== TASK STATEMENT ==
From the records below, please repeat exactly the line that has "replace: brown soap", the line that has "recolor: purple cup", and every line between them, and nothing else.

== DATA FOR PROCESSING ==
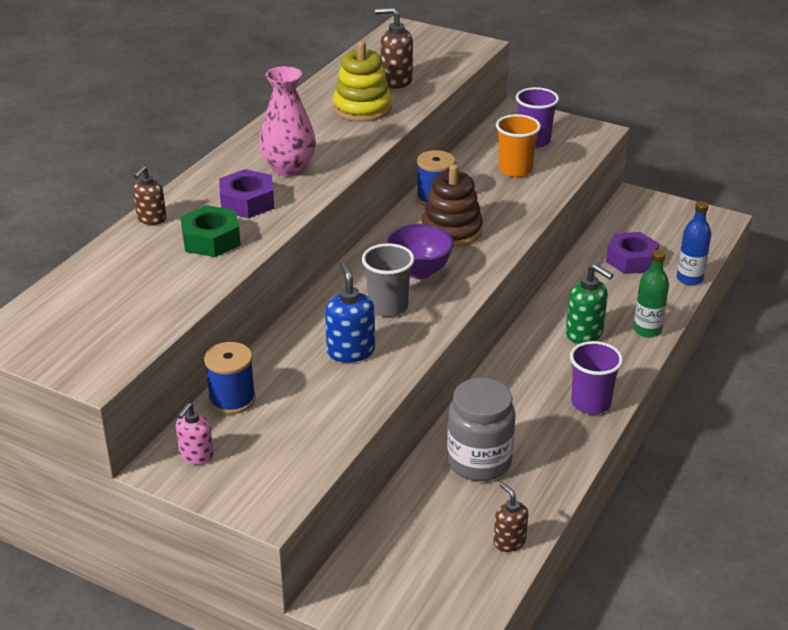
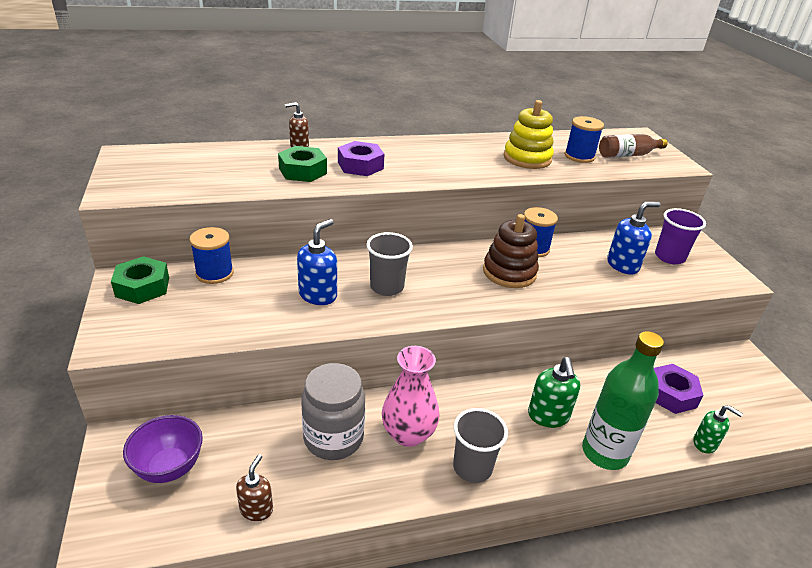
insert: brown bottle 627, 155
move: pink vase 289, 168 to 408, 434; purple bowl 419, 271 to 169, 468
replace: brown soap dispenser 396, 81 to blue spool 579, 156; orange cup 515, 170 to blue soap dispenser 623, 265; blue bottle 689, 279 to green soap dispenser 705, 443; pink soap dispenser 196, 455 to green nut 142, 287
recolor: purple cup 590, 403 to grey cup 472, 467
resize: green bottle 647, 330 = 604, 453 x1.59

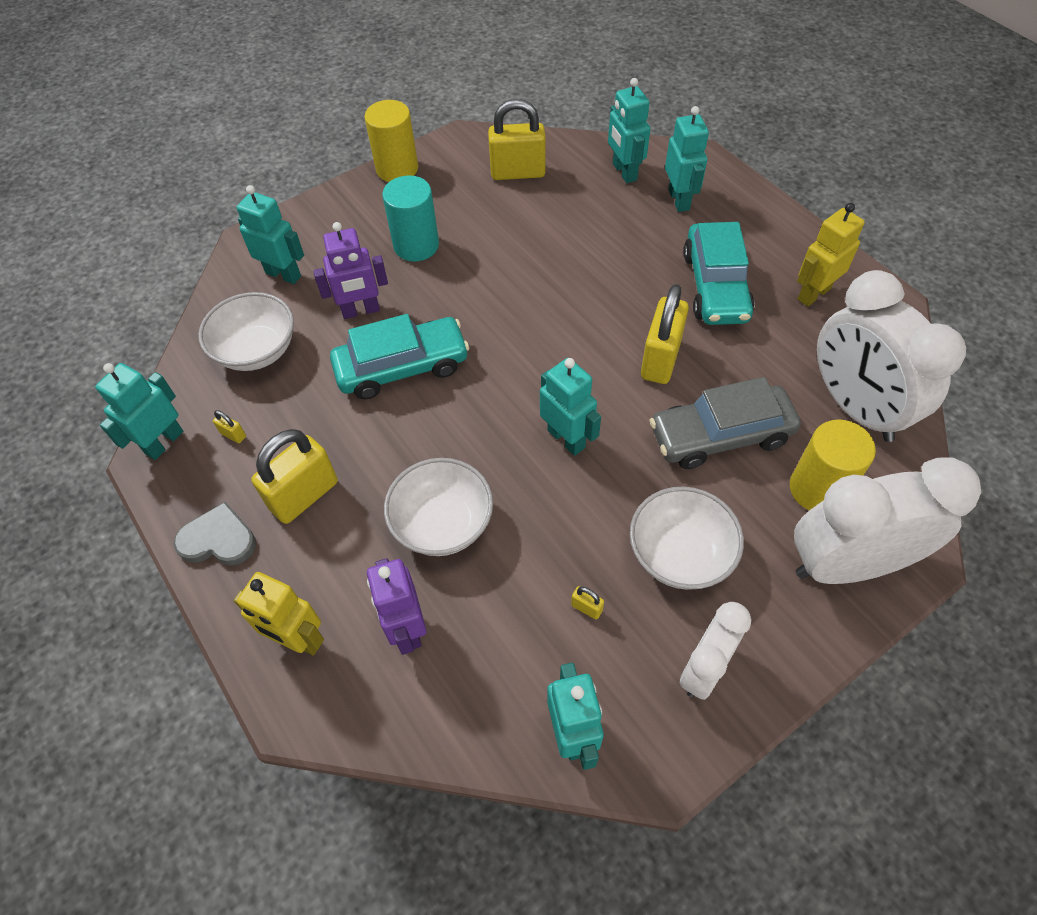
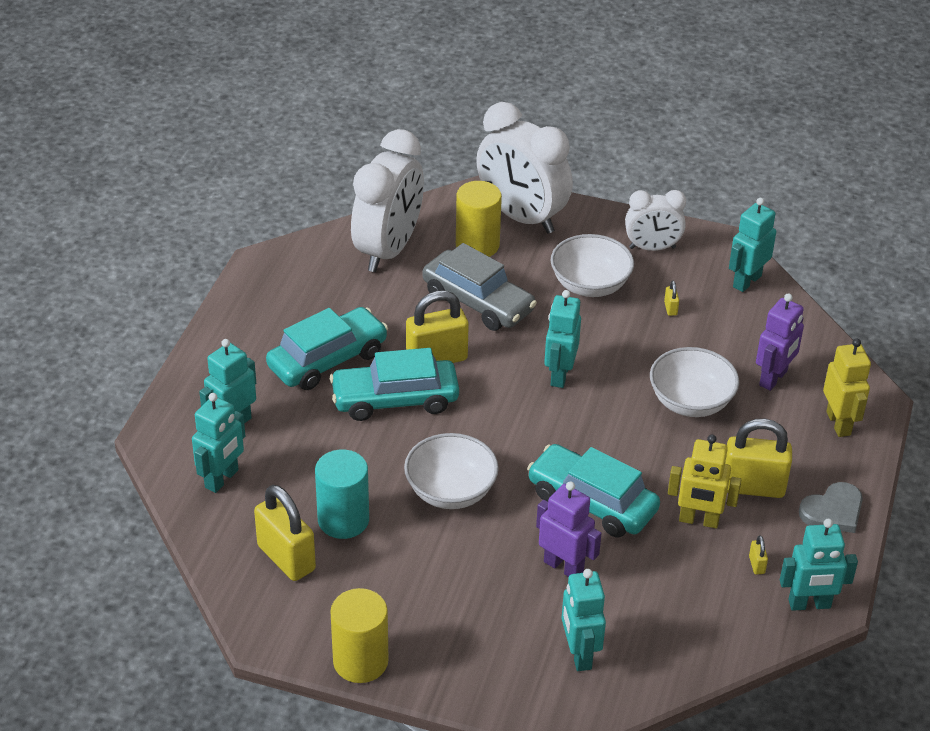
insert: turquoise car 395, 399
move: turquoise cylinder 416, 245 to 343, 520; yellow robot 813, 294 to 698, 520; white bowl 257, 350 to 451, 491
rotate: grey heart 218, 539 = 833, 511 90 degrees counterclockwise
---
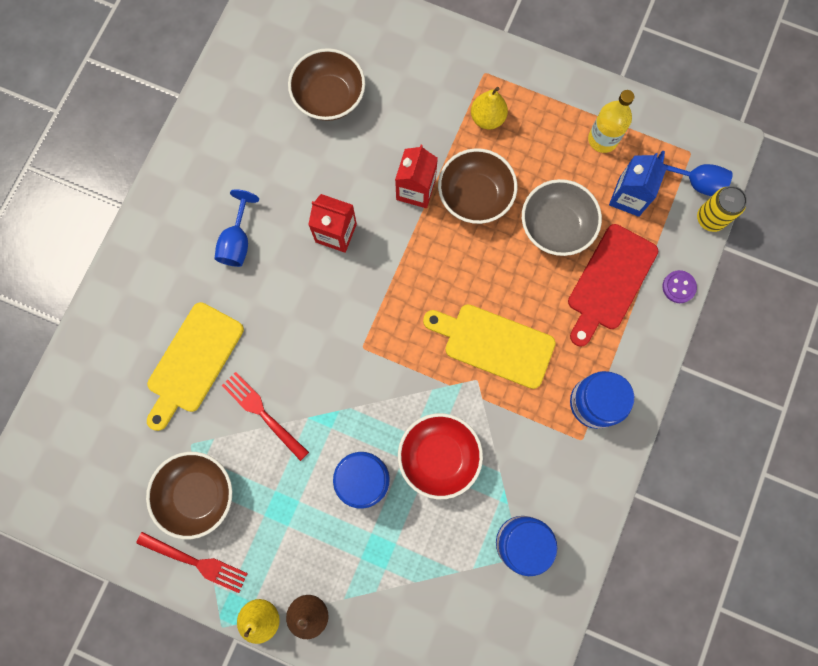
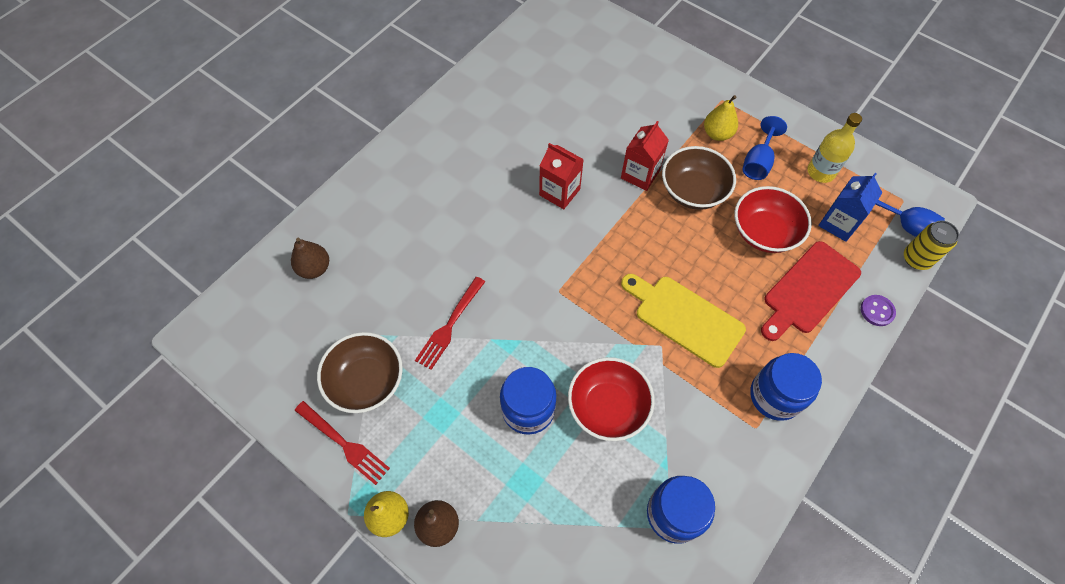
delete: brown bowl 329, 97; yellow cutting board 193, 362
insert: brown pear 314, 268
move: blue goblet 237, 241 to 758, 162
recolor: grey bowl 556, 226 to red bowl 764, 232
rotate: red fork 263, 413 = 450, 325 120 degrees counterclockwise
* * *
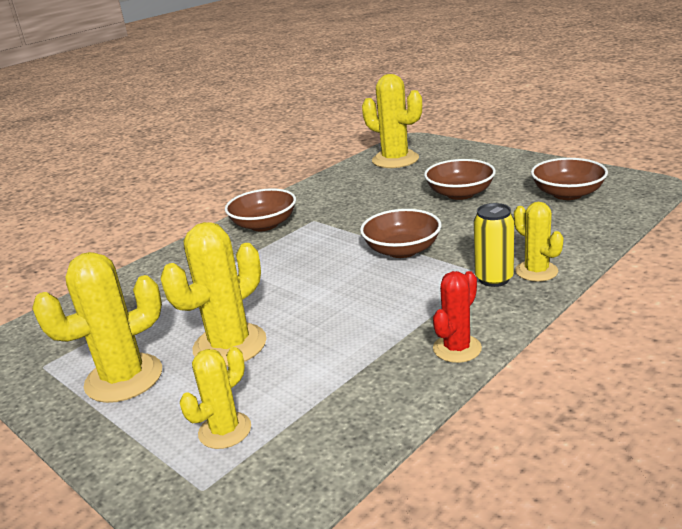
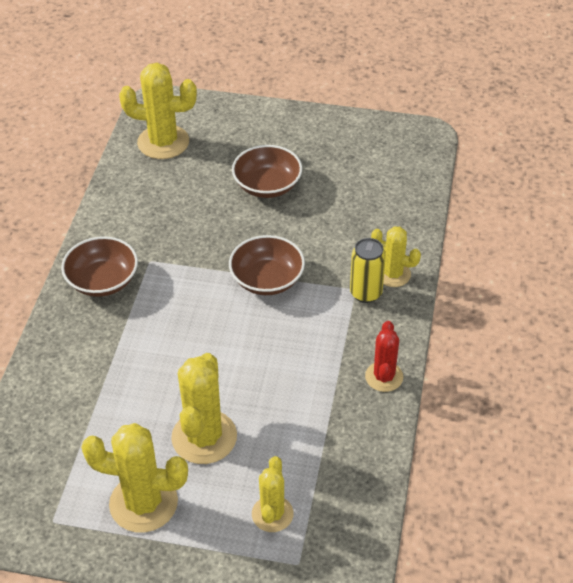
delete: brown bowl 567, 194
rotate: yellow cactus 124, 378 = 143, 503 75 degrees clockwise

== RESPONSE ==
replace: brown soap dispenser 396, 81 to blue spool 579, 156; orange cup 515, 170 to blue soap dispenser 623, 265; blue bottle 689, 279 to green soap dispenser 705, 443; pink soap dispenser 196, 455 to green nut 142, 287
recolor: purple cup 590, 403 to grey cup 472, 467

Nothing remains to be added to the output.